Your reply should consist of the listing, copied exactly.

=== Provided records ===

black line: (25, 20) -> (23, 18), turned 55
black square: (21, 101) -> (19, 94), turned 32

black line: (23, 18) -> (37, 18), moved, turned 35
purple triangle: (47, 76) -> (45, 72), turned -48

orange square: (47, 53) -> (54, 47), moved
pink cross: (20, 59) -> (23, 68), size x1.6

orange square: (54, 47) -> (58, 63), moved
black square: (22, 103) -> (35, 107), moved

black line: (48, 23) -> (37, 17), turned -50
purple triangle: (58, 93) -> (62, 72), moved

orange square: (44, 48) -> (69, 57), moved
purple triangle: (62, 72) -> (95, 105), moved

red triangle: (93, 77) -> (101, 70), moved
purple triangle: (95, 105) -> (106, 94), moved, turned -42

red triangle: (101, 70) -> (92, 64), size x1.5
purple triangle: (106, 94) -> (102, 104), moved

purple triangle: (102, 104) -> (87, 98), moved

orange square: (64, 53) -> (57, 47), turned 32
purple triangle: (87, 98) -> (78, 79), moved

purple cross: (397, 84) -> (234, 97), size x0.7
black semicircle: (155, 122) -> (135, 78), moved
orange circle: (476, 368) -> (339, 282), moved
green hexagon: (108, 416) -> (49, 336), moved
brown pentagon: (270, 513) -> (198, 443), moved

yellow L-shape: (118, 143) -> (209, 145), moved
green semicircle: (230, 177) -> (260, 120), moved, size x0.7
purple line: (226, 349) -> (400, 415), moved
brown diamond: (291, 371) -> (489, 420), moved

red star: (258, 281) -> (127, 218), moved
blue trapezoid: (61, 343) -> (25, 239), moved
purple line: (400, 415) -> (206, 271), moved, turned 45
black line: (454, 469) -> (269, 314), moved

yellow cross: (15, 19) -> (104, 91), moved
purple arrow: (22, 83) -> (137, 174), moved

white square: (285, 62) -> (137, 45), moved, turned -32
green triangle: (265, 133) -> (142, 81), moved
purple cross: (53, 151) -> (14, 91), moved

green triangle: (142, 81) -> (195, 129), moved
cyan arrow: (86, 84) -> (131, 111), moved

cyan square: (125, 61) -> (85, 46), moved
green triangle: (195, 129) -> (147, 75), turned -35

===

■ Result of the exercise ■
black line: (25, 20) -> (23, 18), turned 55
black square: (21, 101) -> (19, 94), turned 32

black line: (23, 18) -> (37, 18), moved, turned 35
purple triangle: (47, 76) -> (45, 72), turned -48

orange square: (47, 53) -> (54, 47), moved
pink cross: (20, 59) -> (23, 68), size x1.6

orange square: (54, 47) -> (58, 63), moved
black square: (22, 103) -> (35, 107), moved

black line: (48, 23) -> (37, 17), turned -50
purple triangle: (58, 93) -> (62, 72), moved

orange square: (44, 48) -> (69, 57), moved
purple triangle: (62, 72) -> (95, 105), moved

red triangle: (93, 77) -> (101, 70), moved
purple triangle: (95, 105) -> (106, 94), moved, turned -42

red triangle: (101, 70) -> (92, 64), size x1.5
purple triangle: (106, 94) -> (102, 104), moved

purple triangle: (102, 104) -> (87, 98), moved

orange square: (64, 53) -> (57, 47), turned 32
purple triangle: (87, 98) -> (78, 79), moved

purple cross: (397, 84) -> (234, 97), size x0.7
black semicircle: (155, 122) -> (135, 78), moved
orange circle: (476, 368) -> (339, 282), moved
green hexagon: (108, 416) -> (49, 336), moved
brown pentagon: (270, 513) -> (198, 443), moved

yellow L-shape: (118, 143) -> (209, 145), moved
green semicircle: (230, 177) -> (260, 120), moved, size x0.7
purple line: (226, 349) -> (400, 415), moved
brown diamond: (291, 371) -> (489, 420), moved

red star: (258, 281) -> (127, 218), moved
blue trapezoid: (61, 343) -> (25, 239), moved
purple line: (400, 415) -> (206, 271), moved, turned 45
black line: (454, 469) -> (269, 314), moved

yellow cross: (15, 19) -> (104, 91), moved
purple arrow: (22, 83) -> (137, 174), moved

white square: (285, 62) -> (137, 45), moved, turned -32
green triangle: (265, 133) -> (142, 81), moved
purple cross: (53, 151) -> (14, 91), moved

green triangle: (142, 81) -> (195, 129), moved
cyan arrow: (86, 84) -> (131, 111), moved

cyan square: (125, 61) -> (85, 46), moved
green triangle: (195, 129) -> (147, 75), turned -35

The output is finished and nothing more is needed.